• Exercise details:
Retrieve each line that contains the word "fromage" from the entries below.
*** Opening of Information ***
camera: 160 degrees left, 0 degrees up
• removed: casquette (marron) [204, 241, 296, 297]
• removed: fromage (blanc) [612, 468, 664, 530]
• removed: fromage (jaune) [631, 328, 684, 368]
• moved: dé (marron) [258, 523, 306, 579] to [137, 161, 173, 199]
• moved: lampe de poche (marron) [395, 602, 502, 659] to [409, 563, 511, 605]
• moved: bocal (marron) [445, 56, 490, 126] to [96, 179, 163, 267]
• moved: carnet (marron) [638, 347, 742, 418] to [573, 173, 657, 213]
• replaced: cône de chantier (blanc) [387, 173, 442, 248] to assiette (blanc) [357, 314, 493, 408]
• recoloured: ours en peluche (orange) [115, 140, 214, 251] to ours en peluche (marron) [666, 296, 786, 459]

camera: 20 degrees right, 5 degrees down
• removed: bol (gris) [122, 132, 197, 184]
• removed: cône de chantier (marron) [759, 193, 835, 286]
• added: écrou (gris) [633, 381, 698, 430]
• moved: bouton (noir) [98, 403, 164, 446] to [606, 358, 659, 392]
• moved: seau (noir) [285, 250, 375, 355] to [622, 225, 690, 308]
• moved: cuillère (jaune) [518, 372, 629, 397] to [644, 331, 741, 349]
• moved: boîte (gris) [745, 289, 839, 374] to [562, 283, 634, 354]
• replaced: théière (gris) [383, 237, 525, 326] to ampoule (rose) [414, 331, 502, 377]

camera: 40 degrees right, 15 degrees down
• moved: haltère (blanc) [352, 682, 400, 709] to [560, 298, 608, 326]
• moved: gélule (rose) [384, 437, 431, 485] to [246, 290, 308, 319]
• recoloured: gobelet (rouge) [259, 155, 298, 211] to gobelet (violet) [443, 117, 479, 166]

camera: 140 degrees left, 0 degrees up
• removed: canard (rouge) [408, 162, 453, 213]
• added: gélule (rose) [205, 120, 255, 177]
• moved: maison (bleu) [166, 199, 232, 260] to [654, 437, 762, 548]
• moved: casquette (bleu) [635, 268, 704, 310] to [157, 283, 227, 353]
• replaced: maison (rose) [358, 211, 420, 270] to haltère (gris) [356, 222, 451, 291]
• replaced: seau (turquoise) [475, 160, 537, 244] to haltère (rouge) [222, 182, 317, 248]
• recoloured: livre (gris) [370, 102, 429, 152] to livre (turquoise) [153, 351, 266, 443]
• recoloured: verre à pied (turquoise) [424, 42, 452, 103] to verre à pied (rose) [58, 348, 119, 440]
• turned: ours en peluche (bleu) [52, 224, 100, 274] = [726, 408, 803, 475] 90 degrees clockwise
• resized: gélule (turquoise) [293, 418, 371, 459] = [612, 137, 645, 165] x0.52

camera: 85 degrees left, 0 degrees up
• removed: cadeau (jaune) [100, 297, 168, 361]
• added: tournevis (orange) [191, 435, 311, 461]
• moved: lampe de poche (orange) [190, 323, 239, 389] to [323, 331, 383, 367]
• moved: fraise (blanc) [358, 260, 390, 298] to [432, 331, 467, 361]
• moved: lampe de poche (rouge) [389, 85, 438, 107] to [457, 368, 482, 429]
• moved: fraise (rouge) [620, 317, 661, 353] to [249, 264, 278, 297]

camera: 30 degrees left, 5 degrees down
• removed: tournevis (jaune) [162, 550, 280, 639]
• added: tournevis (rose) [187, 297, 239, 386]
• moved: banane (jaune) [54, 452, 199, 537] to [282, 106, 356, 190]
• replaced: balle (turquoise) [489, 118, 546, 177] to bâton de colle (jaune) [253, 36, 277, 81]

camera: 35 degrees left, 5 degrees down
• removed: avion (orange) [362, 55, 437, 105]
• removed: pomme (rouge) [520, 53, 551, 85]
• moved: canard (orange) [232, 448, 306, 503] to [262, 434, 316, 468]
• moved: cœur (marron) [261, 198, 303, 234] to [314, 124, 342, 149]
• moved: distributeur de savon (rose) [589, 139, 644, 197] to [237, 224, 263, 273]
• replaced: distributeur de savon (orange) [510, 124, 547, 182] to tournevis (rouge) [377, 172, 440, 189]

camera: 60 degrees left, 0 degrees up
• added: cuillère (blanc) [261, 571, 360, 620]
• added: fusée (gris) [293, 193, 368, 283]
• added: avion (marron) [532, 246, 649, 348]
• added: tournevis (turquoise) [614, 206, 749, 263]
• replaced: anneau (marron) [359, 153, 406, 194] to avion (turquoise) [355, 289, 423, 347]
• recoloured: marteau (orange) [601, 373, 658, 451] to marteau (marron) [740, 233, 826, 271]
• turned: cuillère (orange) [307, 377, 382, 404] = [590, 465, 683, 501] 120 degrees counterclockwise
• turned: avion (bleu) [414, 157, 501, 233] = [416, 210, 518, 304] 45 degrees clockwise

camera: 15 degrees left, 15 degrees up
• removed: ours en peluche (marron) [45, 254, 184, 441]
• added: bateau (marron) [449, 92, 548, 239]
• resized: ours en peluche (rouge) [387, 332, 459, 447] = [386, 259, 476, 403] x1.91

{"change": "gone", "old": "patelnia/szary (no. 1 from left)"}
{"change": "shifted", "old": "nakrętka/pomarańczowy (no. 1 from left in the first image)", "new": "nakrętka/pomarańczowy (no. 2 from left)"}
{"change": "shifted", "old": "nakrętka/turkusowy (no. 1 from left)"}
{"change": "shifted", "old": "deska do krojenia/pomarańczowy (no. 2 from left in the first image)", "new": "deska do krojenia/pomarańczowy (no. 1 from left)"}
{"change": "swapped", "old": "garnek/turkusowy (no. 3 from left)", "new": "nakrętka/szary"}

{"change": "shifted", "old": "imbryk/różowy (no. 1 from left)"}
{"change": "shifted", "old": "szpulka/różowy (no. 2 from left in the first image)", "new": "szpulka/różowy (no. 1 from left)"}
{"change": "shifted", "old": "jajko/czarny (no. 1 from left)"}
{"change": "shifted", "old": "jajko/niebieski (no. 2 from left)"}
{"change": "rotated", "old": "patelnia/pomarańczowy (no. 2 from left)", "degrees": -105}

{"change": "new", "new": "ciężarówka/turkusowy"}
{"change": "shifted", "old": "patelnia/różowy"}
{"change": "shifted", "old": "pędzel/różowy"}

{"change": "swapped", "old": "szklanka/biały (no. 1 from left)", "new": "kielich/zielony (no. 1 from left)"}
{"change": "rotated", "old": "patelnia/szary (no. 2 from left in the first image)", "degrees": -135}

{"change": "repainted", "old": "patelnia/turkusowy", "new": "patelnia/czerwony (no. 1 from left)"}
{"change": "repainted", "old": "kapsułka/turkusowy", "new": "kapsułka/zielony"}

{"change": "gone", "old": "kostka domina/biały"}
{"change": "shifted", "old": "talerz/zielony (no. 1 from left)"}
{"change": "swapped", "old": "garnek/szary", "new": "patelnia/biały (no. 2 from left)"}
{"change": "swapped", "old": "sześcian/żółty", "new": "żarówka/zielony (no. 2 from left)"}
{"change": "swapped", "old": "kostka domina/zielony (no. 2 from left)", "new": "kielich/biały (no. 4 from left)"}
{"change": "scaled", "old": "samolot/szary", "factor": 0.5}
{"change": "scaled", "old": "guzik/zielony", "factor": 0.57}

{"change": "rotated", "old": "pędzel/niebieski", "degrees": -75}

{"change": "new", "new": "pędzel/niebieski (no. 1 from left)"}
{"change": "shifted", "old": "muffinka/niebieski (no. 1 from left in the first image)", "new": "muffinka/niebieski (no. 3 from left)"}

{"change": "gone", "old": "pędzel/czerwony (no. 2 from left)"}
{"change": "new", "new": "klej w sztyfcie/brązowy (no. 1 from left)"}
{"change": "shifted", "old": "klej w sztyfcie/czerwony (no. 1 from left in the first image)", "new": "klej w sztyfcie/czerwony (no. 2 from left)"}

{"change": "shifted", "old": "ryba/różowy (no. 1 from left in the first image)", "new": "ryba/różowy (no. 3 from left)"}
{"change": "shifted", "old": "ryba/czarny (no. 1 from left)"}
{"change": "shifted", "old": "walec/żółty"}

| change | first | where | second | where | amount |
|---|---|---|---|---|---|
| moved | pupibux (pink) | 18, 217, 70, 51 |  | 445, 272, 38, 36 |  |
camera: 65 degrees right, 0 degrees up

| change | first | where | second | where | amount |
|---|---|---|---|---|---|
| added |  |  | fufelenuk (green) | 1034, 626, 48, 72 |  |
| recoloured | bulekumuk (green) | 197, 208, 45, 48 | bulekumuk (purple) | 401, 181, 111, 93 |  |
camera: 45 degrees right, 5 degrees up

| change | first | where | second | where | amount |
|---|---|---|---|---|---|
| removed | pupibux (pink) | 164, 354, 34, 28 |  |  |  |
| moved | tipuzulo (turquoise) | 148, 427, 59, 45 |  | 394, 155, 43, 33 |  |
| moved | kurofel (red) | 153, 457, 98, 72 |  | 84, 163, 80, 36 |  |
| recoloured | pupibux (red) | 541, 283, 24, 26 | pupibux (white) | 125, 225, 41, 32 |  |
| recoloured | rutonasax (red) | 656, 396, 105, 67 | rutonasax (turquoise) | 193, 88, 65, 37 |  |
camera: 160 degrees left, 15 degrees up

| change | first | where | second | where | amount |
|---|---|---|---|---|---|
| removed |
*** Close of Information ***
• Output below:
• removed: fromage (blanc) [612, 468, 664, 530]
• removed: fromage (jaune) [631, 328, 684, 368]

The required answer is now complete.